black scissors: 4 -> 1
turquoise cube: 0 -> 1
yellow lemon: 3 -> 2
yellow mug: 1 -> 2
==
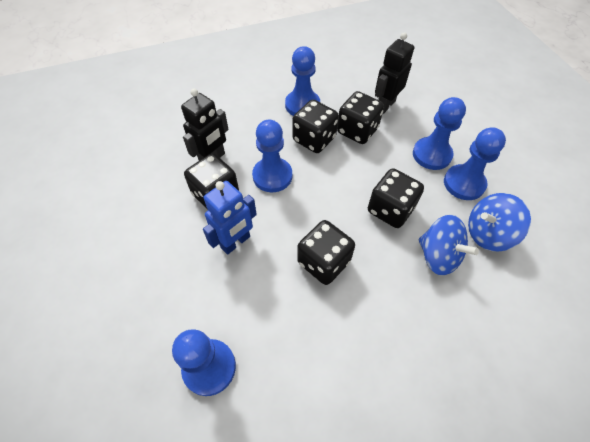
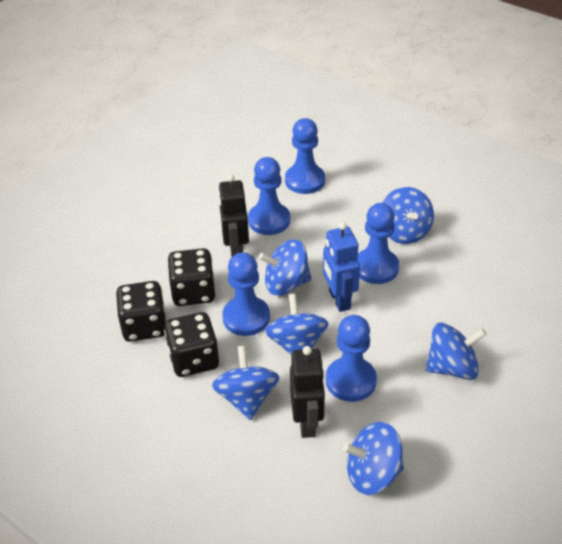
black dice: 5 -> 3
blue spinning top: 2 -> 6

# Task directions:
Reproduce verbatim only the segment of the listing bounded by the line containing "black scissors: 4 -> 1" and the line containing "yellow mug: 1 -> 2", with both boundary lines included.

# Solution to the problem:
black scissors: 4 -> 1
turquoise cube: 0 -> 1
yellow lemon: 3 -> 2
yellow mug: 1 -> 2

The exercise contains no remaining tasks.